**Exercise description:** Reproduce the listing below word for word and exclude any picture.

**Listed records:**
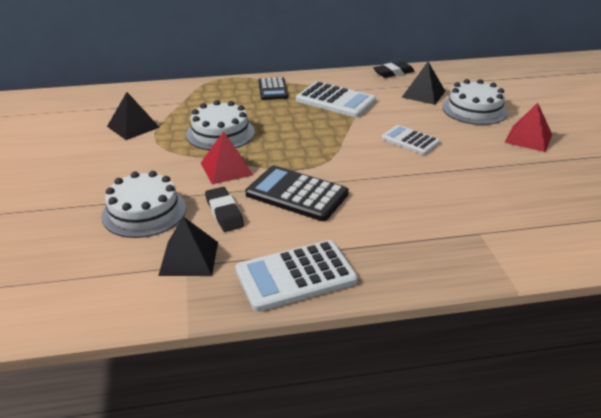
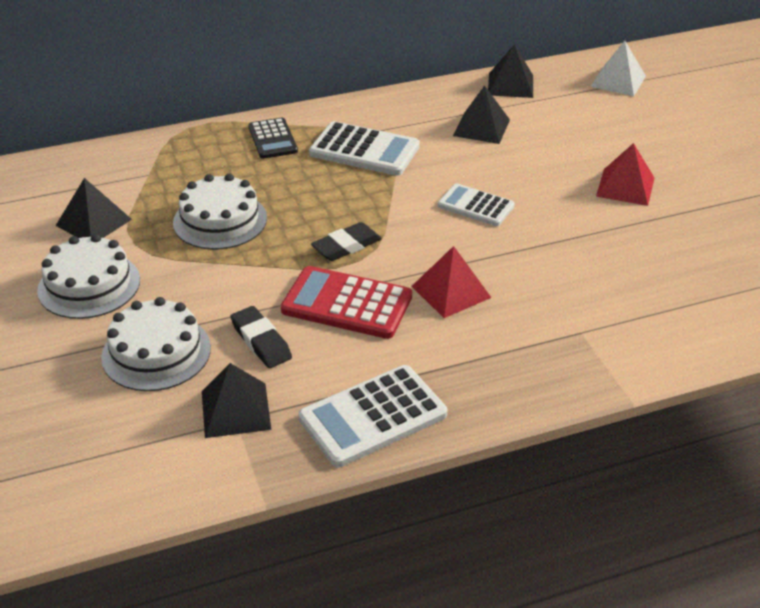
camera: 10 degrees left, 5 degrees up
red pyramid [201,131,253,184] -> red pyramid moved to [411,246,491,318]
black calculator [245,166,349,221] -> red calculator [281,266,412,339]
black eraser [373,61,415,78] -> black eraser moved to [311,222,382,261]
white cake [442,79,508,125] -> white cake moved to [37,234,140,319]
none -> black pyramid [488,44,533,98]
none -> white pyramid [590,41,646,96]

**Your solution:**
camera: 10 degrees left, 5 degrees up
red pyramid [201,131,253,184] -> red pyramid moved to [411,246,491,318]
black calculator [245,166,349,221] -> red calculator [281,266,412,339]
black eraser [373,61,415,78] -> black eraser moved to [311,222,382,261]
white cake [442,79,508,125] -> white cake moved to [37,234,140,319]
none -> black pyramid [488,44,533,98]
none -> white pyramid [590,41,646,96]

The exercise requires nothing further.